### LISTED RECORDS
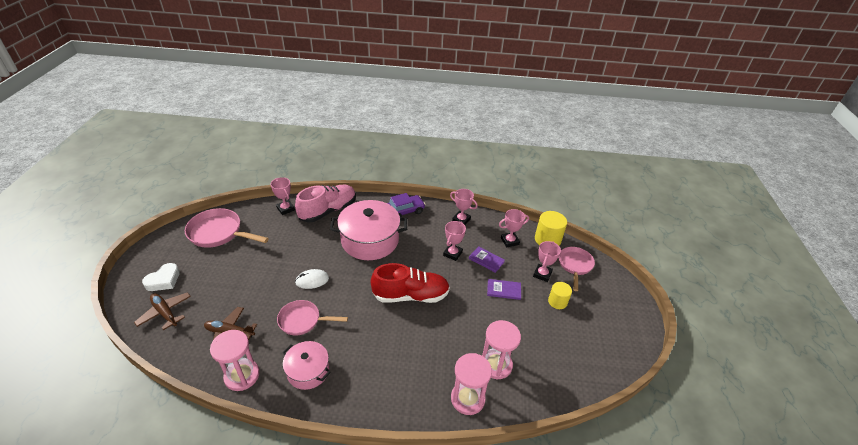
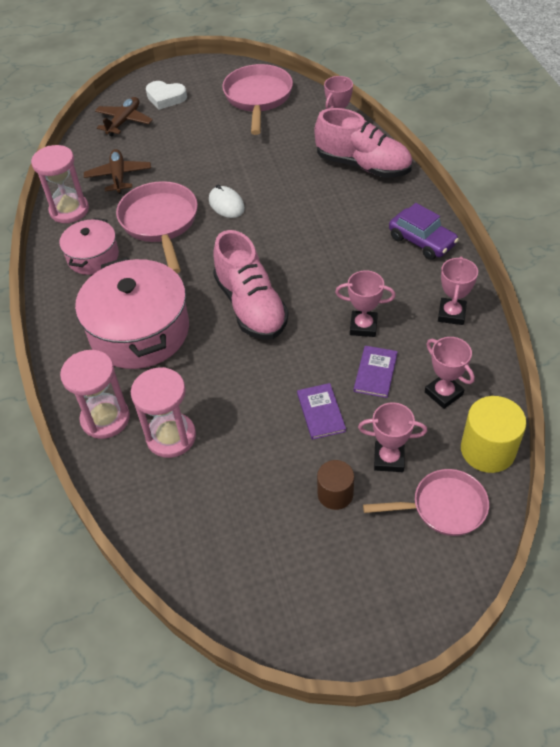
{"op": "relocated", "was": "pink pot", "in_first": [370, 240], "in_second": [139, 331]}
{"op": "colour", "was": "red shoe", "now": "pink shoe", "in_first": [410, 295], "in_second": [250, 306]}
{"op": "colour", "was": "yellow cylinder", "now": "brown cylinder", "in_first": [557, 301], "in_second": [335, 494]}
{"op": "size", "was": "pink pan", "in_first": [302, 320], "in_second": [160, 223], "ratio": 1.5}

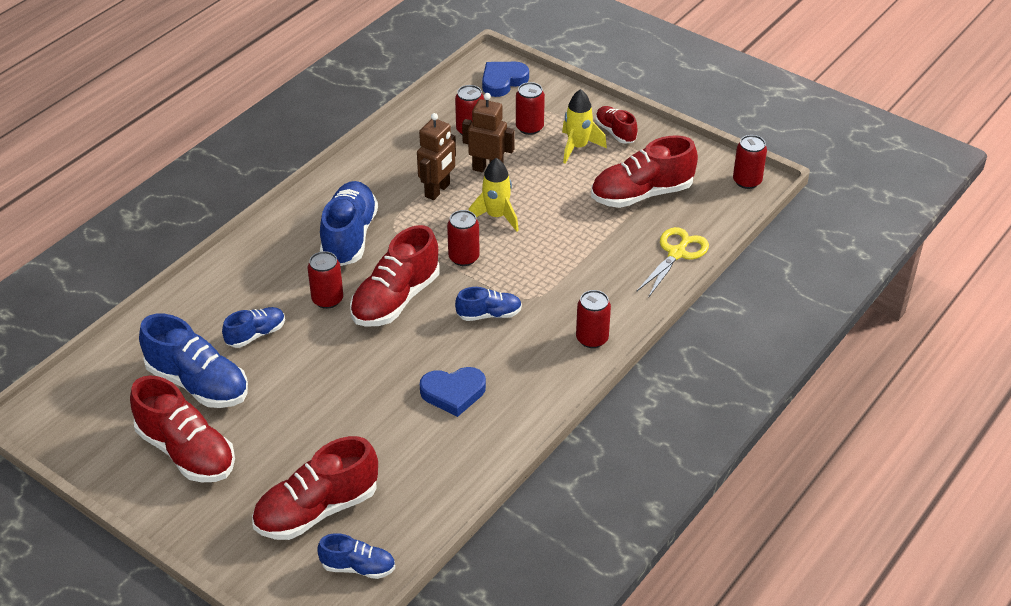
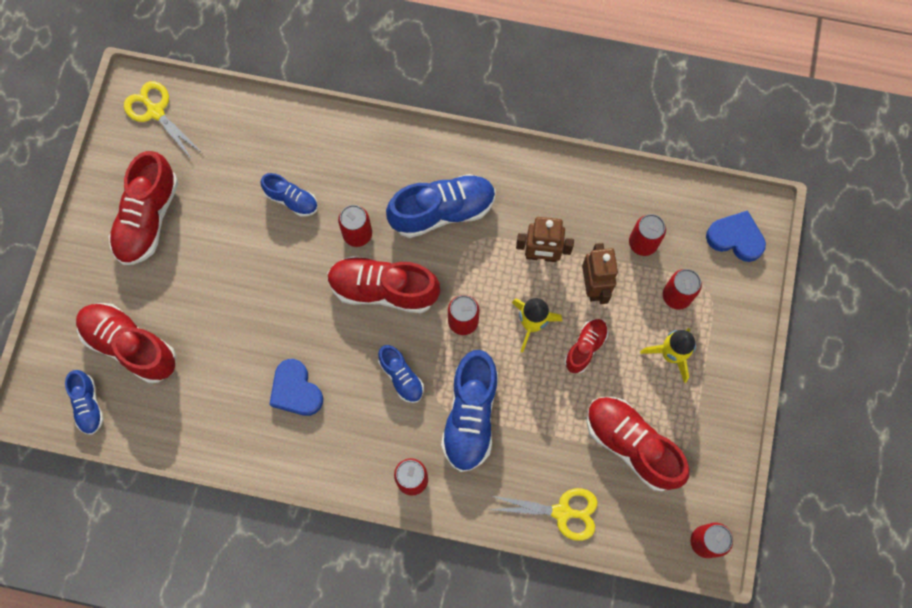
{"op": "appeared", "now": "yellow scissors", "in_second": [155, 111]}
{"op": "relocated", "was": "blue shoe", "in_first": [198, 383], "in_second": [470, 416]}
{"op": "relocated", "was": "red shoe", "in_first": [615, 132], "in_second": [585, 347]}

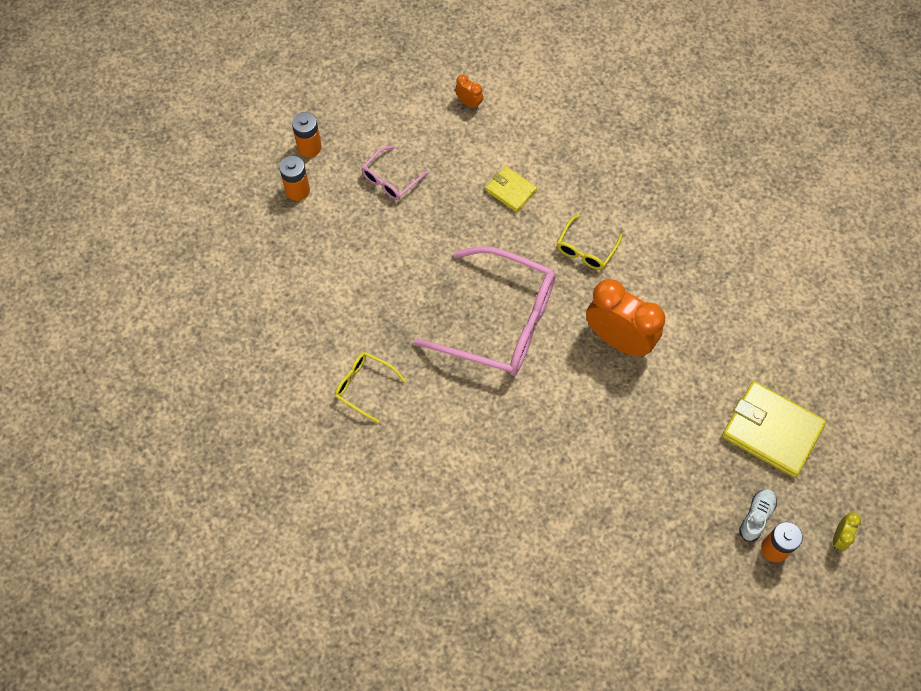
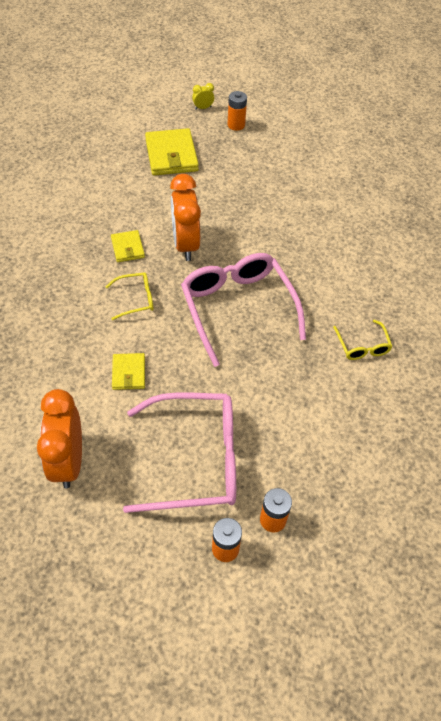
{"op": "missing", "was": "white shoe", "in_first": [756, 517]}
{"op": "appeared", "now": "yellow wallet", "in_second": [128, 248]}
{"op": "size", "was": "pink glasses", "in_first": [391, 179], "in_second": [195, 459], "ratio": 2.18}
{"op": "size", "was": "orange clock", "in_first": [469, 103], "in_second": [68, 461], "ratio": 2.32}

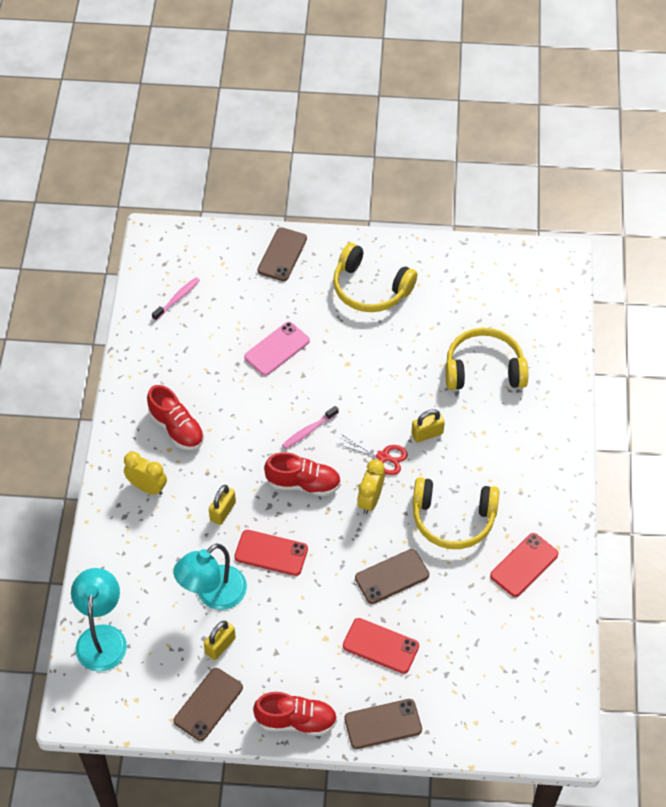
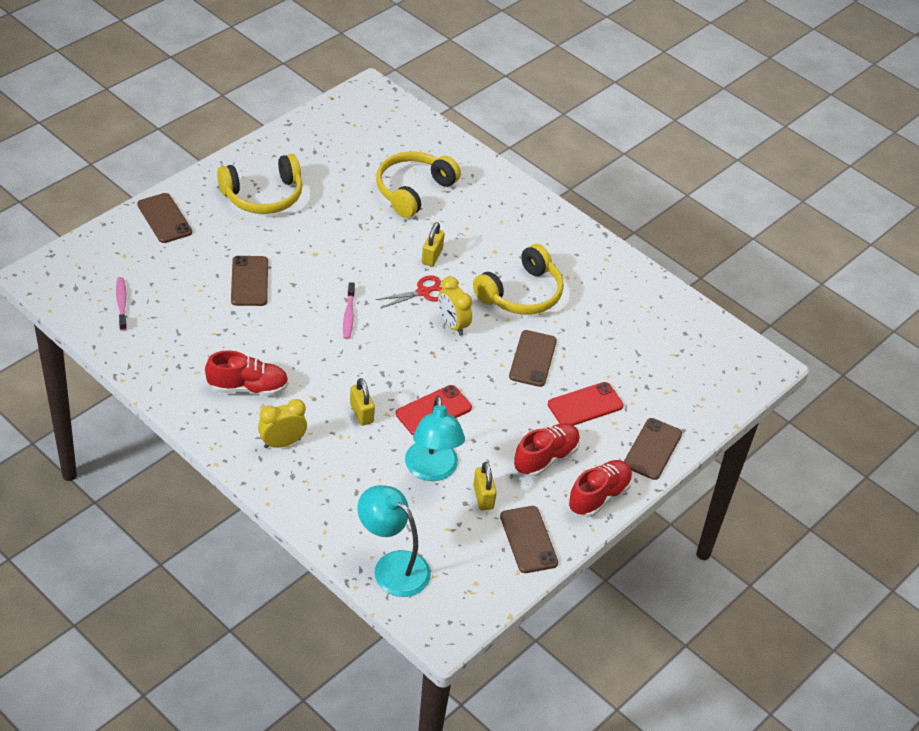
{"op": "missing", "was": "red phone", "in_first": [524, 565]}
{"op": "relocated", "was": "red shoe", "in_first": [303, 483], "in_second": [545, 458]}
{"op": "colour", "was": "pink phone", "now": "brown phone", "in_first": [277, 349], "in_second": [249, 281]}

### ASSIGNMENT
Check each line above for the string "yellow" and copy the ones that have it.

### TASK RESULT
{"op": "colour", "was": "yellow cylinder", "now": "brown cylinder", "in_first": [557, 301], "in_second": [335, 494]}
{"op": "appeared", "now": "yellow scissors", "in_second": [155, 111]}
{"op": "appeared", "now": "yellow wallet", "in_second": [128, 248]}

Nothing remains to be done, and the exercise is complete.